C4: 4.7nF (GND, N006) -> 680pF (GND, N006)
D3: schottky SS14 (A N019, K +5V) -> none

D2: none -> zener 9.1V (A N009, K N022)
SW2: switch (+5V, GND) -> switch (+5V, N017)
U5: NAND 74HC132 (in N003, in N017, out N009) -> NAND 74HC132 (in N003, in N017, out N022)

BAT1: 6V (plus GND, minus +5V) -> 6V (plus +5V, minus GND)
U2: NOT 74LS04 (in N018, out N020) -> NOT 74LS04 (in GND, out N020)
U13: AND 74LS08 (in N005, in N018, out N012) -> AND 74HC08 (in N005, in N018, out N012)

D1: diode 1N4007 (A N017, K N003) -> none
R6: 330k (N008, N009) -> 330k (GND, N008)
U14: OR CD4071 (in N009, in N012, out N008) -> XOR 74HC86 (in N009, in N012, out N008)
********************
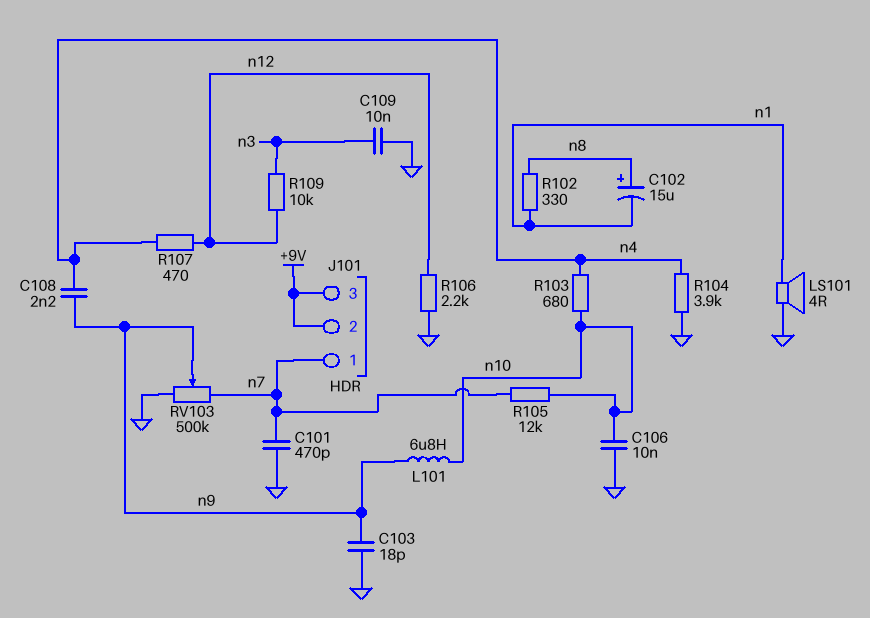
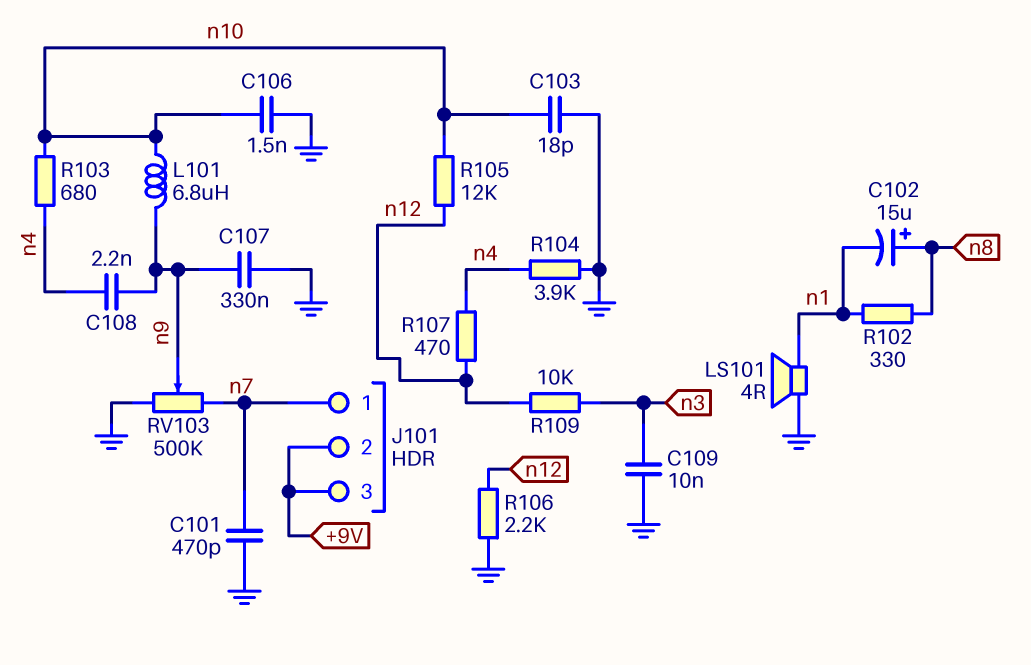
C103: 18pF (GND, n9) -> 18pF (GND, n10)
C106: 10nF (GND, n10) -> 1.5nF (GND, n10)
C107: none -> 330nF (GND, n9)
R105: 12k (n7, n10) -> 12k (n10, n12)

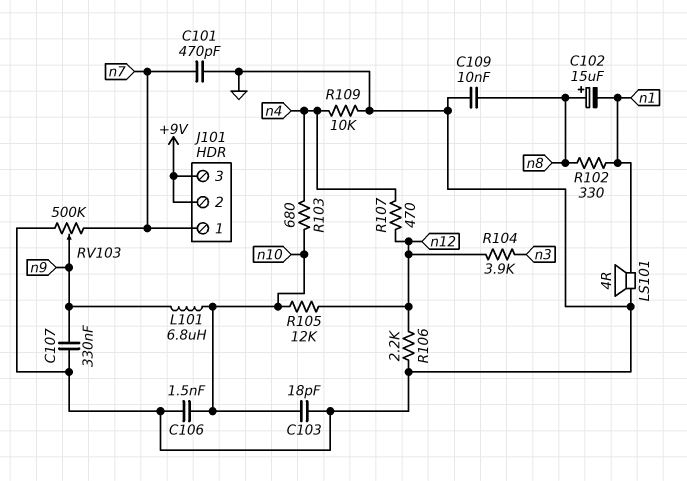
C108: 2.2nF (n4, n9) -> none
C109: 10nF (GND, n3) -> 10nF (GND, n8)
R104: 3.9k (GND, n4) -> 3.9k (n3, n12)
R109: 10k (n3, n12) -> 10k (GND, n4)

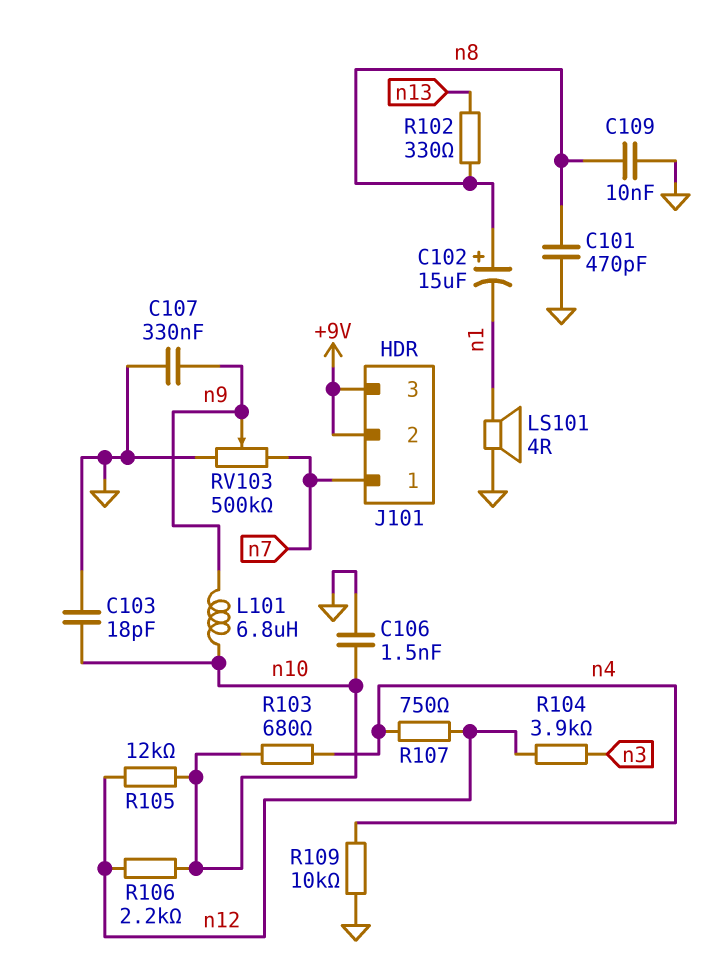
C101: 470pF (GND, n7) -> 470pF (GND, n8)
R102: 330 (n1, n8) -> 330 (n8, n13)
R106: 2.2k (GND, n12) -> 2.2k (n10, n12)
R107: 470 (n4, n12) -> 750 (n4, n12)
********************
Work to be completed: Please repeat the lines of the material above exactly, starting with the line that contains "R105: 12k (n7, n10) -> 12k (n10, n12)" and ending with the line that contains "R107: 470 (n4, n12) -> 750 (n4, n12)". Leave the pictures out.

Response to this task:
R105: 12k (n7, n10) -> 12k (n10, n12)

C108: 2.2nF (n4, n9) -> none
C109: 10nF (GND, n3) -> 10nF (GND, n8)
R104: 3.9k (GND, n4) -> 3.9k (n3, n12)
R109: 10k (n3, n12) -> 10k (GND, n4)

C101: 470pF (GND, n7) -> 470pF (GND, n8)
R102: 330 (n1, n8) -> 330 (n8, n13)
R106: 2.2k (GND, n12) -> 2.2k (n10, n12)
R107: 470 (n4, n12) -> 750 (n4, n12)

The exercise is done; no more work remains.